**Data shown:**
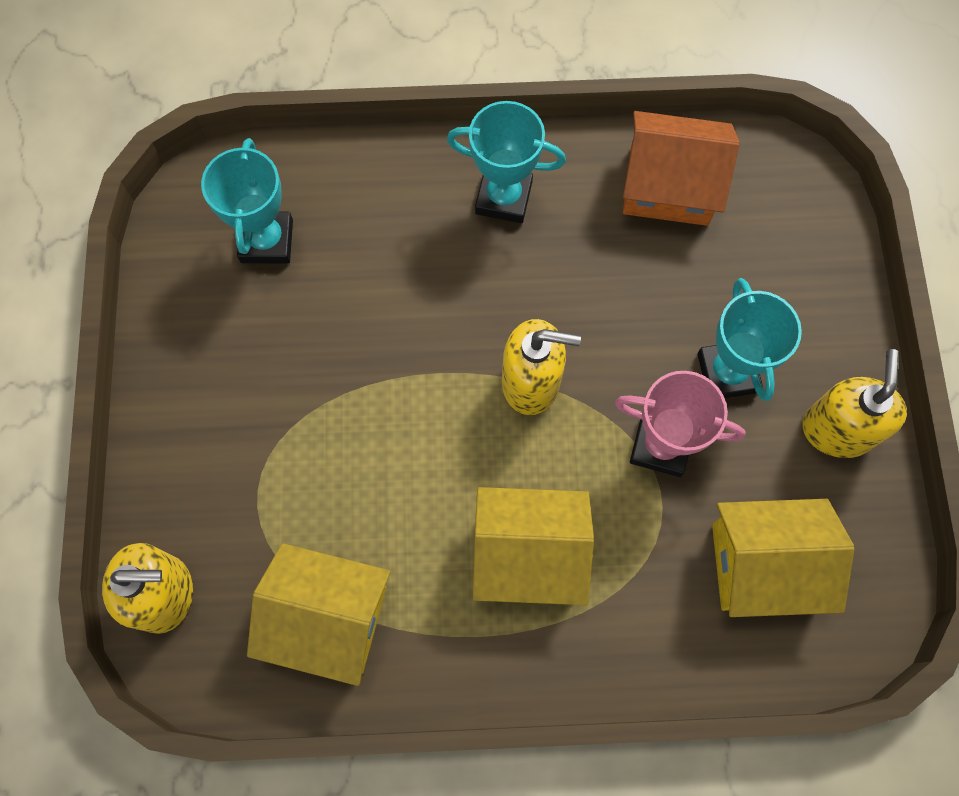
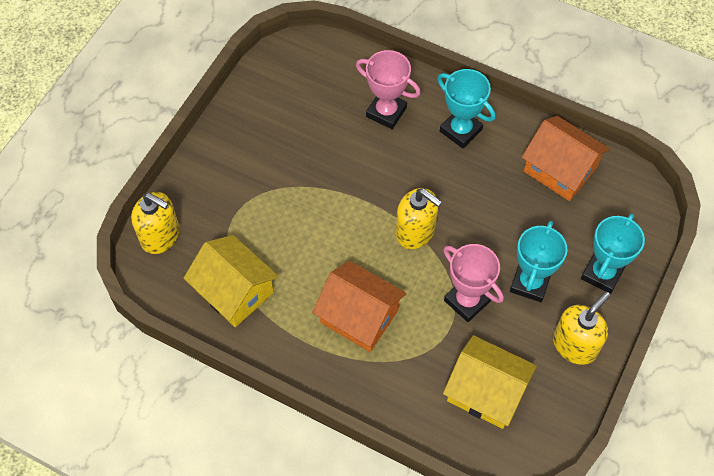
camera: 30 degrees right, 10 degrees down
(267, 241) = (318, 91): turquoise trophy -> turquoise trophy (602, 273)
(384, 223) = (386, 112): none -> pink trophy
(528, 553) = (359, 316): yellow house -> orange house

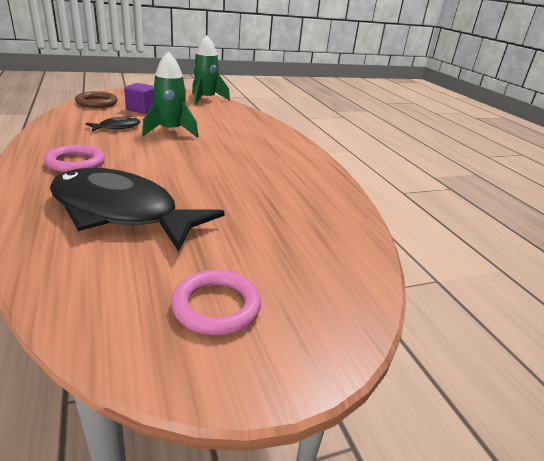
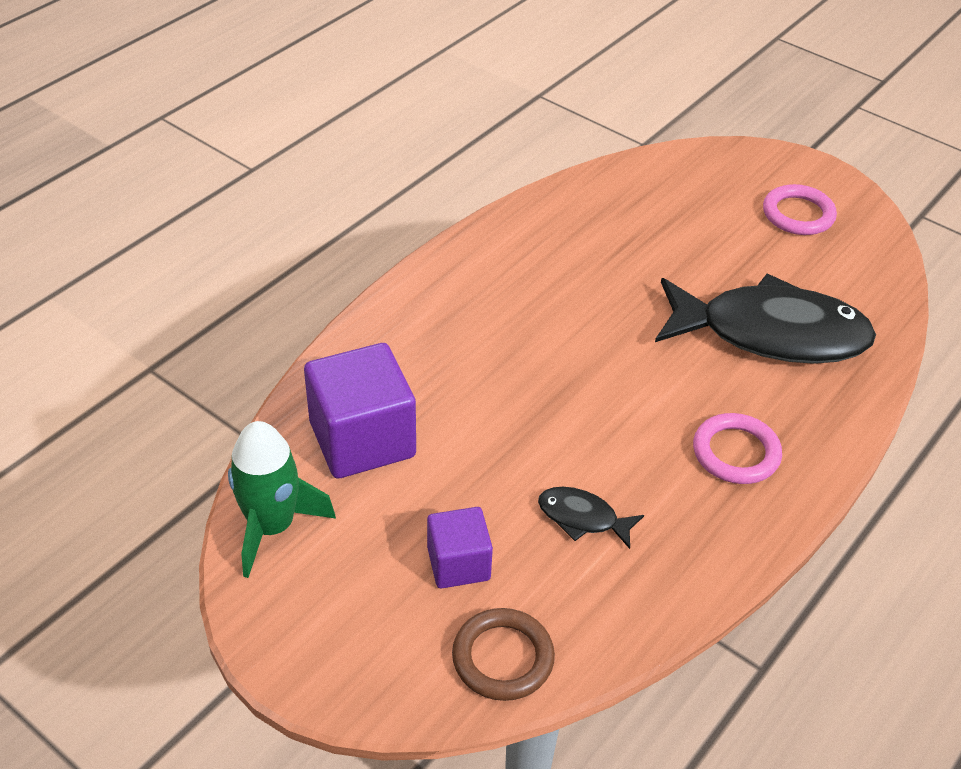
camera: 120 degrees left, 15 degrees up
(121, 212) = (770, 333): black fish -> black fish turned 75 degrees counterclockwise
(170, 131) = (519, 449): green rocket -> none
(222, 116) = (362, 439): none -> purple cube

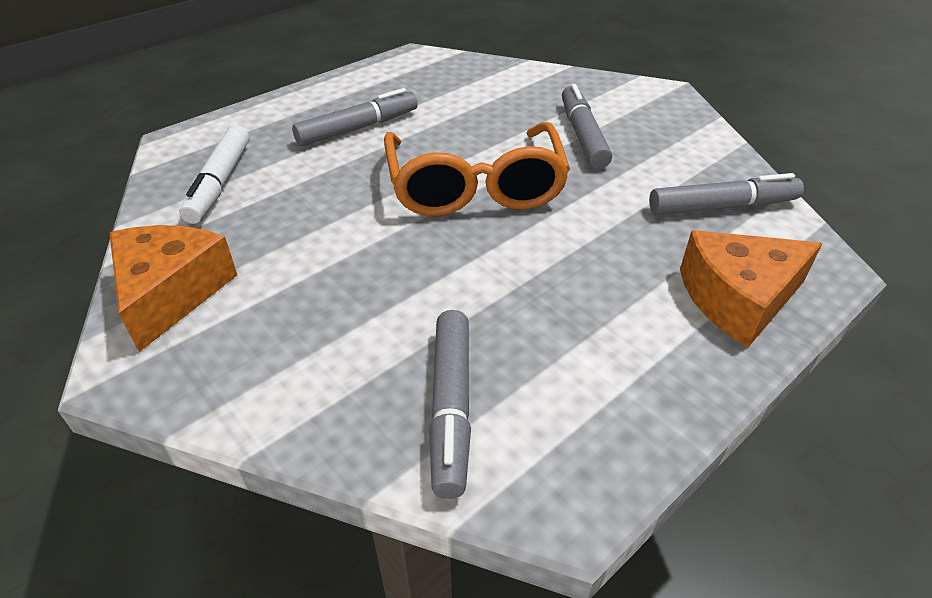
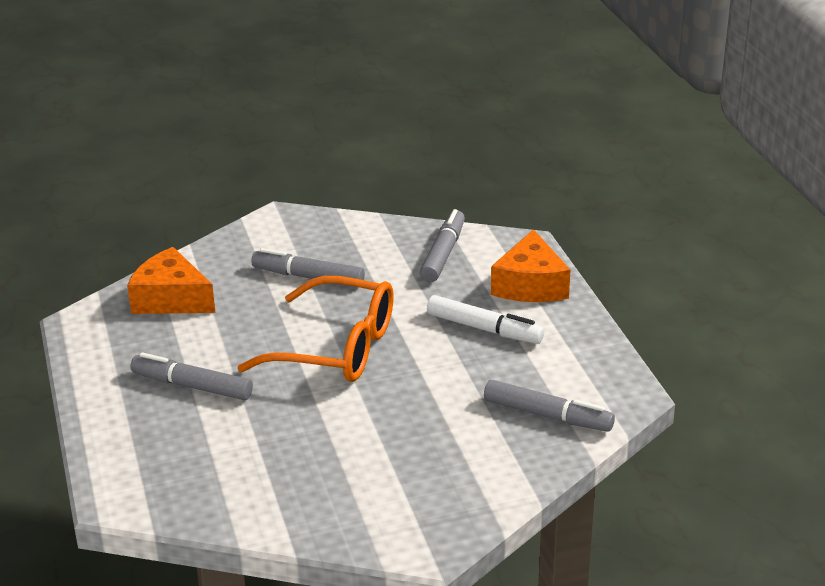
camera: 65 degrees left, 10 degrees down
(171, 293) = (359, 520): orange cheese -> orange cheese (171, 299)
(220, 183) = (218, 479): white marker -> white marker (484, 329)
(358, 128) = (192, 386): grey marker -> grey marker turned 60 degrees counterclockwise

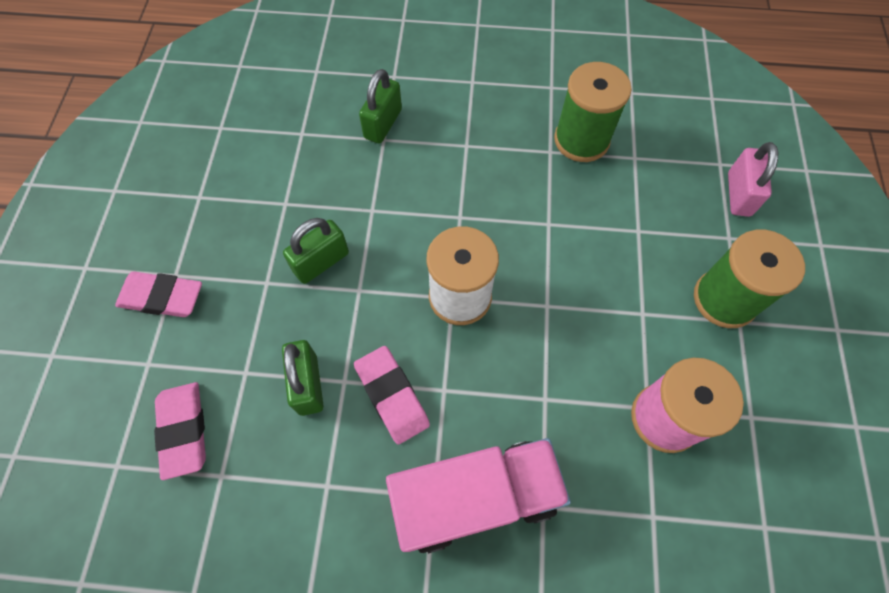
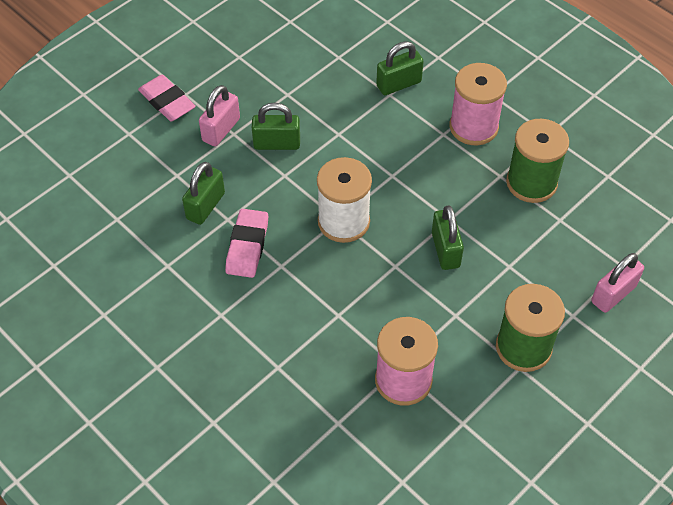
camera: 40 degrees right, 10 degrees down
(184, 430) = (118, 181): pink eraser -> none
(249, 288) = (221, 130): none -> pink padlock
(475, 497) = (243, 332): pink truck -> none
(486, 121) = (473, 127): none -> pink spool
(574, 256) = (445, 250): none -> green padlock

**Exercise details:** Repeat the material above exactly, so that every entry appears but no picture does.

**Written solution:**
camera: 30 degrees right, 10 degrees down
(267, 241) = (318, 91): turquoise trophy -> turquoise trophy (602, 273)
(384, 223) = (386, 112): none -> pink trophy
(528, 553) = (359, 316): yellow house -> orange house

camera: 120 degrees left, 15 degrees up
(121, 212) = (770, 333): black fish -> black fish turned 75 degrees counterclockwise
(170, 131) = (519, 449): green rocket -> none
(222, 116) = (362, 439): none -> purple cube

camera: 65 degrees left, 10 degrees down
(171, 293) = (359, 520): orange cheese -> orange cheese (171, 299)
(220, 183) = (218, 479): white marker -> white marker (484, 329)
(358, 128) = (192, 386): grey marker -> grey marker turned 60 degrees counterclockwise

camera: 40 degrees right, 10 degrees down
(184, 430) = (118, 181): pink eraser -> none
(249, 288) = (221, 130): none -> pink padlock
(475, 497) = (243, 332): pink truck -> none
(486, 121) = (473, 127): none -> pink spool
(574, 256) = (445, 250): none -> green padlock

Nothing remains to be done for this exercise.